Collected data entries
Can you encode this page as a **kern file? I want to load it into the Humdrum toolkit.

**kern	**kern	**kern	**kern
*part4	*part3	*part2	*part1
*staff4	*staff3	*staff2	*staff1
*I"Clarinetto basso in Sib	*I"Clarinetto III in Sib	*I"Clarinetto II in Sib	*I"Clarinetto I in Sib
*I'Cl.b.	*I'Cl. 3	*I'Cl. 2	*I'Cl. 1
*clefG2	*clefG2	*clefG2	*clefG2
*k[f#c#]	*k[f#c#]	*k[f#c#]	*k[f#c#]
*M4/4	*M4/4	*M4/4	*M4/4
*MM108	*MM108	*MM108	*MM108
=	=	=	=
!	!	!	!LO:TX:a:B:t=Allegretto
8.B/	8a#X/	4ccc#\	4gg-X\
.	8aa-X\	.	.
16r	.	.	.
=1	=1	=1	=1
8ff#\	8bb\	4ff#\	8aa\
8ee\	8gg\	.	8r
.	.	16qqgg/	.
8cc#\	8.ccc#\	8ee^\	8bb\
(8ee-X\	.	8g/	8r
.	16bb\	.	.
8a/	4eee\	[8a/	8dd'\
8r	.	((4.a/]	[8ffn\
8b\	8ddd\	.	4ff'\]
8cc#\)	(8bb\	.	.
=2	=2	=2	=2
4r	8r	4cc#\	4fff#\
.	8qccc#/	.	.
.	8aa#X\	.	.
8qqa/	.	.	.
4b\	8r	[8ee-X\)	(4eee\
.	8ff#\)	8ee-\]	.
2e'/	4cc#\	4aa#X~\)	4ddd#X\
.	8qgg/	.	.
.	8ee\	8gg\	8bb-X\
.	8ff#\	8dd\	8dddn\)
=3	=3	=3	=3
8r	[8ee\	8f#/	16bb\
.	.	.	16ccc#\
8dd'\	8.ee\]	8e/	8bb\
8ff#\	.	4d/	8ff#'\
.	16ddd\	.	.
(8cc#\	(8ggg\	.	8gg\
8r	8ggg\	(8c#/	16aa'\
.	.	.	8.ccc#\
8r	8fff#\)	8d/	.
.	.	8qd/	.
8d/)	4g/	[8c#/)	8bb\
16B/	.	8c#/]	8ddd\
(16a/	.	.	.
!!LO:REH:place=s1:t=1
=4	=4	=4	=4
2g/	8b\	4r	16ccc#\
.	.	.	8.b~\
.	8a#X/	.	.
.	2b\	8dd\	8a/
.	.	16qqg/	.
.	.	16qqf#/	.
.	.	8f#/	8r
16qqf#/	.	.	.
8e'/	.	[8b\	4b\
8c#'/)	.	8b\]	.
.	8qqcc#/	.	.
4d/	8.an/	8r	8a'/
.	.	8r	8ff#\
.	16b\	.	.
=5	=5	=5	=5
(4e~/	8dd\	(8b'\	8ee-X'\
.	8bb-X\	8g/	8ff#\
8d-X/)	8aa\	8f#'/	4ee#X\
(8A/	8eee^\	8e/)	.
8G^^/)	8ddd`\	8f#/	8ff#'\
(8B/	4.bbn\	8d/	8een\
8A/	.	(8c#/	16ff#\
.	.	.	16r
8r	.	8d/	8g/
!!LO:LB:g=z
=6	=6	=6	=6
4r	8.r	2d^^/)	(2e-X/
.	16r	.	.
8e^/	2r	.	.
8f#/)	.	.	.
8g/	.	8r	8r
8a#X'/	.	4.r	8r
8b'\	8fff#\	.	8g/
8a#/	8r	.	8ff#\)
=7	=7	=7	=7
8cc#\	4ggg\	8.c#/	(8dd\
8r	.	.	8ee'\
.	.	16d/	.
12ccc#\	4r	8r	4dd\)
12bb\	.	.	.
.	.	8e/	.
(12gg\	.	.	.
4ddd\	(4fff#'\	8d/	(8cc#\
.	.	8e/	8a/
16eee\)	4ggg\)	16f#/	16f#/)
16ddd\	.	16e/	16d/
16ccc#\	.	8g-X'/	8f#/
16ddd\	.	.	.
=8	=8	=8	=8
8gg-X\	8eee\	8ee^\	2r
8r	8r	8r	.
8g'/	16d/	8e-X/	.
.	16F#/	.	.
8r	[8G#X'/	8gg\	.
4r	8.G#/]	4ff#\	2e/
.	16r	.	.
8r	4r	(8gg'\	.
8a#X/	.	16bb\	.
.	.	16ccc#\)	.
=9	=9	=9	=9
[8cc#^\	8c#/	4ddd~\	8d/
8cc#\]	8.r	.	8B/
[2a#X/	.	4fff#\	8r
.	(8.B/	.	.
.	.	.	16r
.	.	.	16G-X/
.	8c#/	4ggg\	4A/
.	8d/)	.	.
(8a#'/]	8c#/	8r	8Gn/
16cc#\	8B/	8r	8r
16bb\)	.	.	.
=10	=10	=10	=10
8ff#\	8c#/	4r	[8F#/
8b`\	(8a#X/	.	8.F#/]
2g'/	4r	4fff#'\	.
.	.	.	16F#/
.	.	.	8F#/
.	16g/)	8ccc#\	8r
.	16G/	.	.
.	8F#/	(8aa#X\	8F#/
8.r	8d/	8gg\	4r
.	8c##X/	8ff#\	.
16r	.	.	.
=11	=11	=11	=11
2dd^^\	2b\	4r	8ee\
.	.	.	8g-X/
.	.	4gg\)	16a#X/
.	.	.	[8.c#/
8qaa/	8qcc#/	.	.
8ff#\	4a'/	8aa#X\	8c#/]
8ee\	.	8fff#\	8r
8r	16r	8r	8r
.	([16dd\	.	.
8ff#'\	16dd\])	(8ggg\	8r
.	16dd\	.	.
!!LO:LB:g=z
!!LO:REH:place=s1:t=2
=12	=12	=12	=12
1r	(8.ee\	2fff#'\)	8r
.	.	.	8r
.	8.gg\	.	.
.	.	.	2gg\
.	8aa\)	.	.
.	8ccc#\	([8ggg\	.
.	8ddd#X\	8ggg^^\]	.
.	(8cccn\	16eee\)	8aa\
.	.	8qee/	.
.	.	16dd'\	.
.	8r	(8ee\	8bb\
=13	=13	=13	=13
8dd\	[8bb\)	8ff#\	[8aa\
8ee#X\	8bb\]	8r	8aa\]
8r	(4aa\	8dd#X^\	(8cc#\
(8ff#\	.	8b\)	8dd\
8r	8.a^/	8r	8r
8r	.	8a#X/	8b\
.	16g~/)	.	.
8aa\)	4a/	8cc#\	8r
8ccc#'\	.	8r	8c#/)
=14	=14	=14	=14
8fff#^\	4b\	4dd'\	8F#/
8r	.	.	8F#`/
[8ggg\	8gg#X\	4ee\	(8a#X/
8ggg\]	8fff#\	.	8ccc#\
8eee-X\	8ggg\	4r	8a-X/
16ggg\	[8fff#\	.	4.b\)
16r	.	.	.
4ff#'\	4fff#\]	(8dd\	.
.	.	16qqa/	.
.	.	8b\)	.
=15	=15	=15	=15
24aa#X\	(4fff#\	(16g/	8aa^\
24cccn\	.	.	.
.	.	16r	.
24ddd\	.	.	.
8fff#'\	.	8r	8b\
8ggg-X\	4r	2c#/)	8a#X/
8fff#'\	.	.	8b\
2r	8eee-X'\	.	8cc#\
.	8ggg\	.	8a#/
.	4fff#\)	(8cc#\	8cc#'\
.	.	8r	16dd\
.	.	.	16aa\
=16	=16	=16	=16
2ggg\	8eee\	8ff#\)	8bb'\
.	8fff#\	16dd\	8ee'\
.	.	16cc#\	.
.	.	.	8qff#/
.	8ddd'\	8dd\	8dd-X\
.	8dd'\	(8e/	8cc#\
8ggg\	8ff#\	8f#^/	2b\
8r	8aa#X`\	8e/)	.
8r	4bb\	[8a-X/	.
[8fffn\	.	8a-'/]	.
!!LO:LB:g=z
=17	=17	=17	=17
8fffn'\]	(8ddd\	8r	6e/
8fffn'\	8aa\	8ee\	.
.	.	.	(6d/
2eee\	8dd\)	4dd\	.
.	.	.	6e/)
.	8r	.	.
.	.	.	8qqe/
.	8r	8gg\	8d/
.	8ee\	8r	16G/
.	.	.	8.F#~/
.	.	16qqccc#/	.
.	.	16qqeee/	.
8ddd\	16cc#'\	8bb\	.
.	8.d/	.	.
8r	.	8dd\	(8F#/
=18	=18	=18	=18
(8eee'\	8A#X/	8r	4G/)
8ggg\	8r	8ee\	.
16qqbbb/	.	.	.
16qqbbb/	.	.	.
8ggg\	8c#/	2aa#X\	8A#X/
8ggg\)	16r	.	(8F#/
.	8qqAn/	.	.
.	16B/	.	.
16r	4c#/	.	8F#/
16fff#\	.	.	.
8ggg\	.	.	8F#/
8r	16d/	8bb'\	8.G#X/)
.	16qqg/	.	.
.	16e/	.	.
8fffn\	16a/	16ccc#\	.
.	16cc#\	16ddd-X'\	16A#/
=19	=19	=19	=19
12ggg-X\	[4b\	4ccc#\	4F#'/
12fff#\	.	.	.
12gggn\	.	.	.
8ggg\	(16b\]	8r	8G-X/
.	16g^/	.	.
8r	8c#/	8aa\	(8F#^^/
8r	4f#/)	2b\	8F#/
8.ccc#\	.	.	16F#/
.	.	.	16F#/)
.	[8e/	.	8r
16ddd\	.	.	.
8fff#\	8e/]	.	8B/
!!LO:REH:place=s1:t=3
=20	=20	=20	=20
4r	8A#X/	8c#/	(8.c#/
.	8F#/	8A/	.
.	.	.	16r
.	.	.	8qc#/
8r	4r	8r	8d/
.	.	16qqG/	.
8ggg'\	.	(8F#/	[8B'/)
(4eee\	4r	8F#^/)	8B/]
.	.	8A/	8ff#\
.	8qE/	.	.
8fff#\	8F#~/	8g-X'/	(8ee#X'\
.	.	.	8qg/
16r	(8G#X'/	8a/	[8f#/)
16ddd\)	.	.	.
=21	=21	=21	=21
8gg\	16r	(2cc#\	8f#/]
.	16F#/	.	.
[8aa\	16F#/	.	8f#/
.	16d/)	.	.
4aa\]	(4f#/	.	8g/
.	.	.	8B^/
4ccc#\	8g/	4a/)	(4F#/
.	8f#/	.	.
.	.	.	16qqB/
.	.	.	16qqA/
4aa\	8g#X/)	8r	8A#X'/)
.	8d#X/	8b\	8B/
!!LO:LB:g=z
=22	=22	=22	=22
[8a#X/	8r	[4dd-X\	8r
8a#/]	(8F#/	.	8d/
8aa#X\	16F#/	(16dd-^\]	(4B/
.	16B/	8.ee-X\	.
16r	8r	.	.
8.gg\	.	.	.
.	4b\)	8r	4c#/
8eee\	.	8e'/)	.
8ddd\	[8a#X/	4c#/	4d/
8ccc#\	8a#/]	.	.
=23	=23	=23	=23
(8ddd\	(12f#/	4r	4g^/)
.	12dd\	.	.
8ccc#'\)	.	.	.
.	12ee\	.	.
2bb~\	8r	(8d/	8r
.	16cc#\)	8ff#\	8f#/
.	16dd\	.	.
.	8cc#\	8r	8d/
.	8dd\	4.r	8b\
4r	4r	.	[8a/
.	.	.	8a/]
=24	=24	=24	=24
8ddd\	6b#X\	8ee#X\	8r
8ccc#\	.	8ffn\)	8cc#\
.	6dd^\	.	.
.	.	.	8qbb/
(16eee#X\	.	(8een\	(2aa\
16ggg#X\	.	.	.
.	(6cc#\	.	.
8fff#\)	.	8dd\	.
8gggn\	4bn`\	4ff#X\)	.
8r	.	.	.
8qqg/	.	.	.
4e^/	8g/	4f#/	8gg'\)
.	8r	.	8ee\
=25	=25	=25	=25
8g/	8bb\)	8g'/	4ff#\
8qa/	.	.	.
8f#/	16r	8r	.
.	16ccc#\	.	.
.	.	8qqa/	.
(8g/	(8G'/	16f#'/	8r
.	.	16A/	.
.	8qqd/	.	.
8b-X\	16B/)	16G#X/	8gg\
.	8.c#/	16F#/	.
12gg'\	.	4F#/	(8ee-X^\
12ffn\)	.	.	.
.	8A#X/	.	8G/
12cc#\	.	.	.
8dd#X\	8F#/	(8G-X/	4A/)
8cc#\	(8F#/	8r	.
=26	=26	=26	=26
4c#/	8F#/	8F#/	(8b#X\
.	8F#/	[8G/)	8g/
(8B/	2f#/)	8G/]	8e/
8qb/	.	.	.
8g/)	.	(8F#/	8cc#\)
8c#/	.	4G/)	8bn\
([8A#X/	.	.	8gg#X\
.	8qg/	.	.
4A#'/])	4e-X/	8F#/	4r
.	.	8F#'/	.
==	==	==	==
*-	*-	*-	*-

*Problem*. Collect every line of the records above that contains the string "kern".

*Solution for this task*.
Can you encode this page as a **kern file? I want to load it into the Humdrum toolkit.
**kern	**kern	**kern	**kern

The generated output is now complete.